* [HOW TO COMPLETE THIS TASK] Repeat exactly, and only, the lines from the one holding "cyan L-shape: (75, 168)" through the last line of the records below.

* [STUDY MATERIAL]
"""

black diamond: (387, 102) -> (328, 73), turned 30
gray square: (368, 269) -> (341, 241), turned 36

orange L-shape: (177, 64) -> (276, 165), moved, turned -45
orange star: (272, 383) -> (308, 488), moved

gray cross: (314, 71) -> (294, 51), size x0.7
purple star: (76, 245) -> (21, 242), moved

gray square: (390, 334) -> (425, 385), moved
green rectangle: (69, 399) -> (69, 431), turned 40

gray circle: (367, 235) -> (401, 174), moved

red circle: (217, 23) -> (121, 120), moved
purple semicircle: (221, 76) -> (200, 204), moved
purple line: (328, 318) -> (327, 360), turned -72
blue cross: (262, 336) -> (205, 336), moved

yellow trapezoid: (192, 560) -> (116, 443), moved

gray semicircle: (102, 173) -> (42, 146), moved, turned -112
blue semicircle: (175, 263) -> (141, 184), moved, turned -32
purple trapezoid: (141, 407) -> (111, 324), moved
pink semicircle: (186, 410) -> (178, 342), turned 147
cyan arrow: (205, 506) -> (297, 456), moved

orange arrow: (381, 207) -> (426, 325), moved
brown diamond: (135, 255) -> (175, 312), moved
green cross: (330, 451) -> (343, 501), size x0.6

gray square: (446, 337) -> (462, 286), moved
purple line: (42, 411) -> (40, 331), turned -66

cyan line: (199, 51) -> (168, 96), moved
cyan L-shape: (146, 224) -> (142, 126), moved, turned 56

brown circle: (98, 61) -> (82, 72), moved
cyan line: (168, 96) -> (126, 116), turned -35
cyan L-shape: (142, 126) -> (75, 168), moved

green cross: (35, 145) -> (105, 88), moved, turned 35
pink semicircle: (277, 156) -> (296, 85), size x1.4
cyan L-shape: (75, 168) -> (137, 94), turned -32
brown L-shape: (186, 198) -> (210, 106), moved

"""

* [ANSWER TO THIS PROBLEM]
cyan L-shape: (75, 168) -> (137, 94), turned -32
brown L-shape: (186, 198) -> (210, 106), moved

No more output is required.